• **Data section**
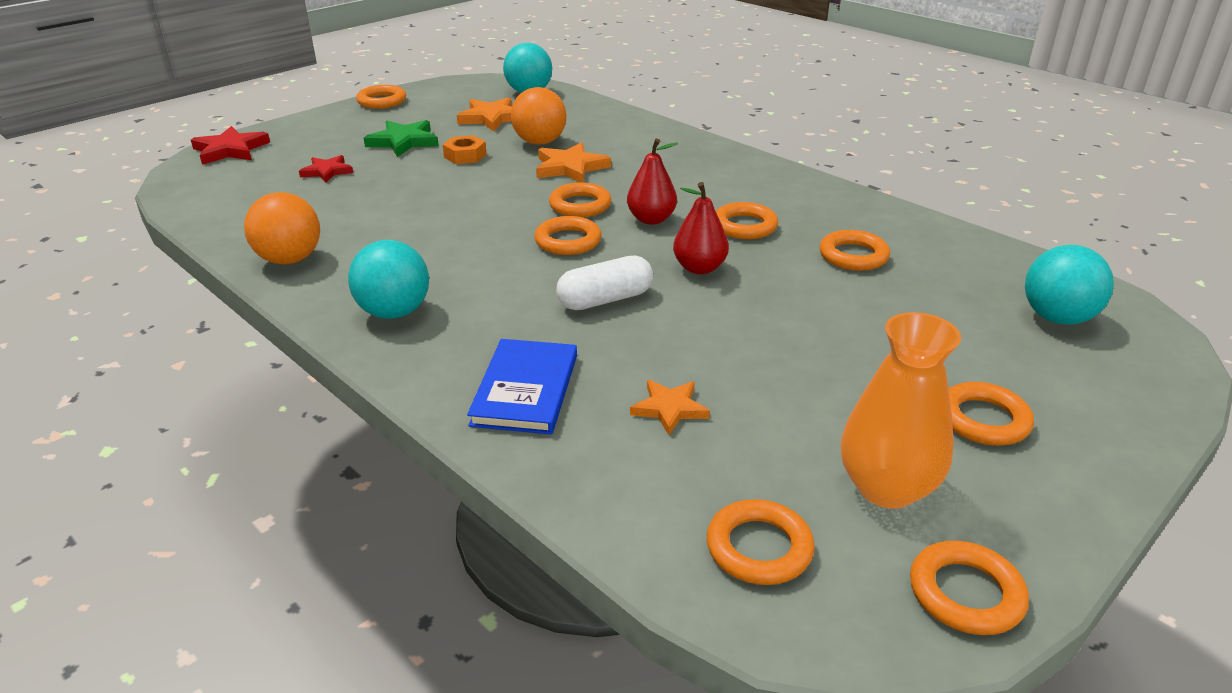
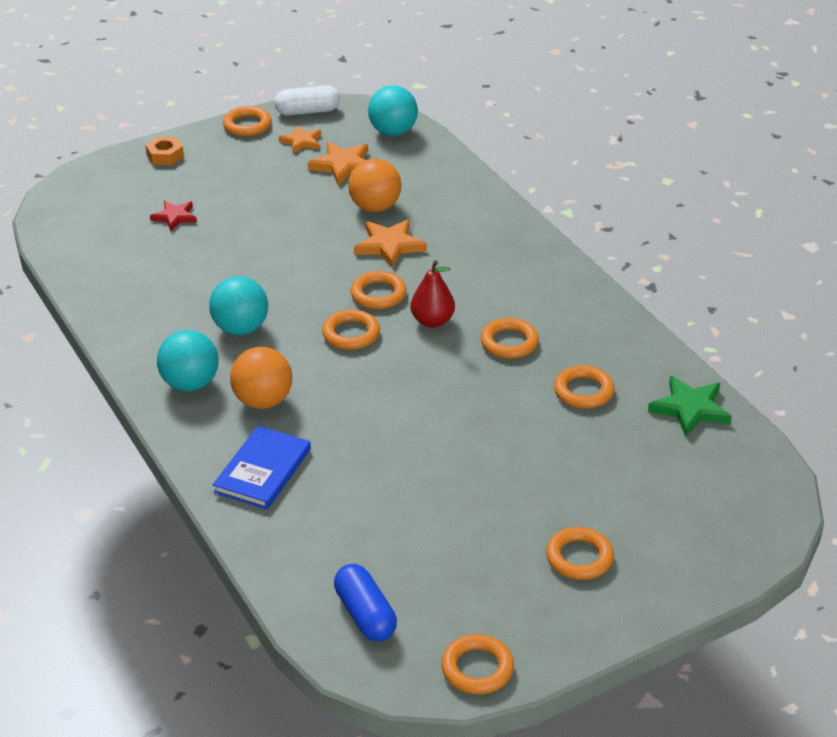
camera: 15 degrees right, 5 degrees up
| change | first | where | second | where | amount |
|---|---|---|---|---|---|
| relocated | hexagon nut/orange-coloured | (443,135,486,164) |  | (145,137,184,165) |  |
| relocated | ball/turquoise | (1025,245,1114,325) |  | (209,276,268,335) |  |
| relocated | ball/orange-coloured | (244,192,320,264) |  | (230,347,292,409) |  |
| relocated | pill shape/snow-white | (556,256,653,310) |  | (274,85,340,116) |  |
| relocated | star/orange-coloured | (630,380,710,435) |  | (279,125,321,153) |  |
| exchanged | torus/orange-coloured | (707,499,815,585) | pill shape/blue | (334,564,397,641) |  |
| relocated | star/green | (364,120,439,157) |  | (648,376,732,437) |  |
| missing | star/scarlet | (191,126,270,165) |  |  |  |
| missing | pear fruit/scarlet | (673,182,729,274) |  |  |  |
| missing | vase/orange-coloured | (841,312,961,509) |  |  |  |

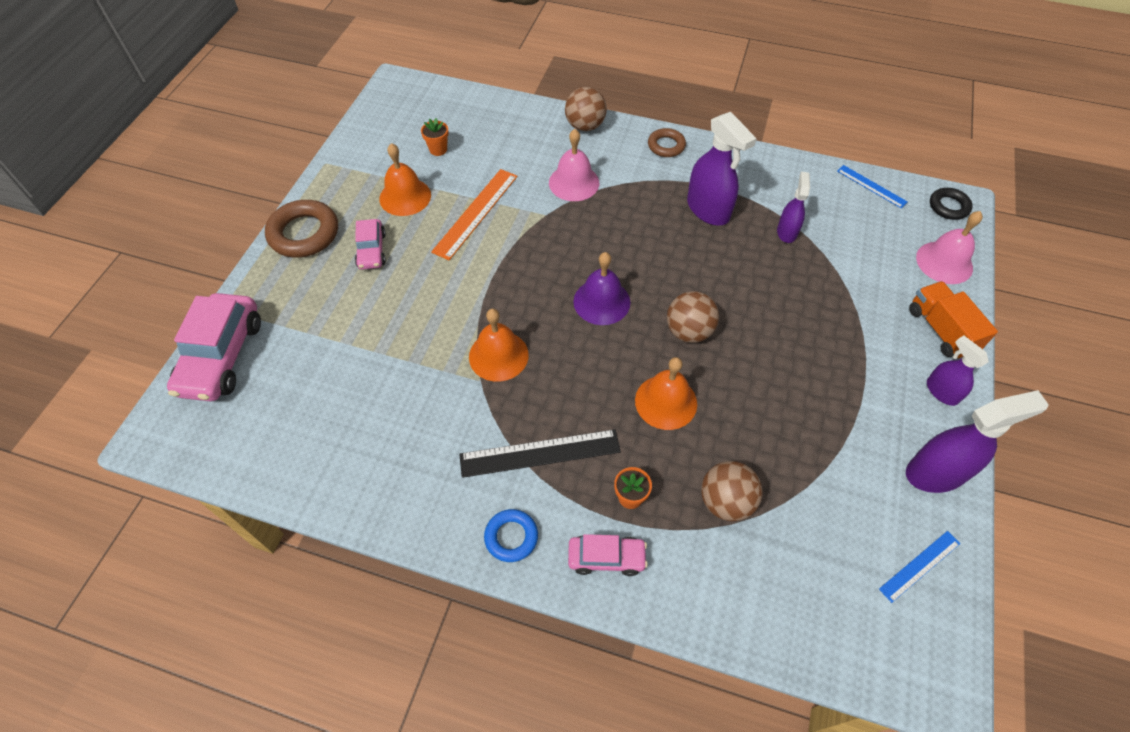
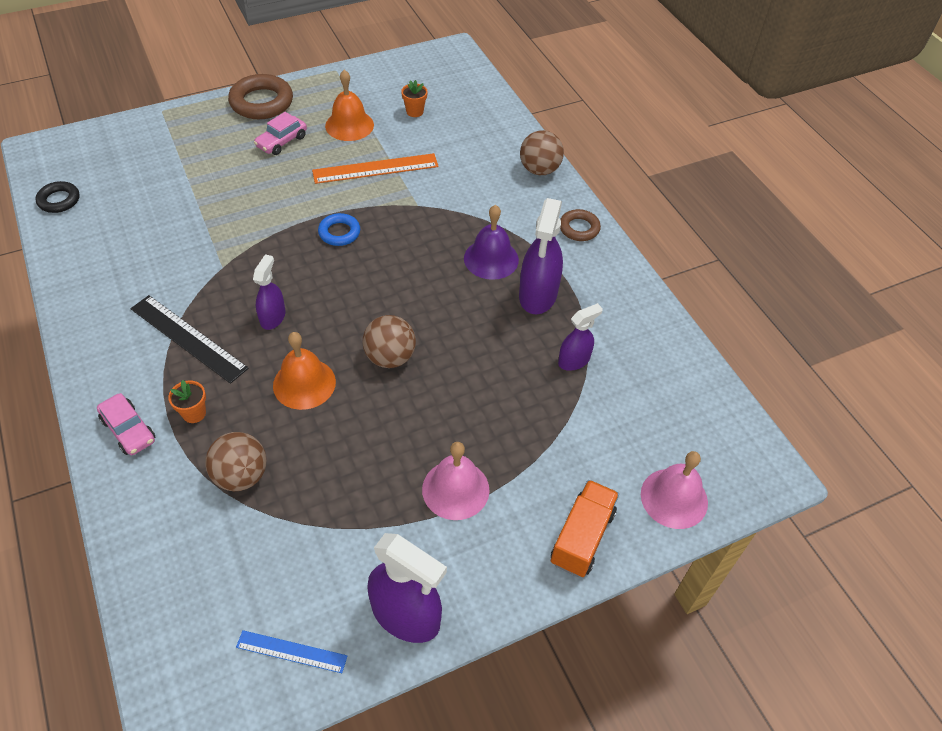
camera: 45 degrees right, 5 degrees down
| change | first | where | second | where | amount |
|---|---|---|---|---|---|
| relocated | torus/jet-black | (930,188,973,220) |  | (36,181,80,213) |  |
| relocated | sprayer/violet | (927,335,989,406) |  | (253,254,285,330) |  |
| relocated | torus/blue | (484,509,538,562) |  | (318,213,360,246) |  |
| relocated | bell/rose-pink | (549,129,599,201) |  | (422,442,490,520) |  |
| relocated | bell/violet | (573,252,630,325) |  | (464,205,519,280) |  |
| missing | automobile/rose-pink | (167,293,261,401) |  |  |  |
| missing | bell/orange-coloured | (469,309,529,382) |  |  |  |
| missing | straightedge/blue | (837,165,908,208) |  |  |  |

• **Task goal**
Output exactly one stretch of the listing: from the line containing "exchanged | torus/orange-coloured" through the line containing "missing | pear", both end lines included.

• **Task result**
| exchanged | torus/orange-coloured | (707,499,815,585) | pill shape/blue | (334,564,397,641) |  |
| relocated | star/green | (364,120,439,157) |  | (648,376,732,437) |  |
| missing | star/scarlet | (191,126,270,165) |  |  |  |
| missing | pear fruit/scarlet | (673,182,729,274) |  |  |  |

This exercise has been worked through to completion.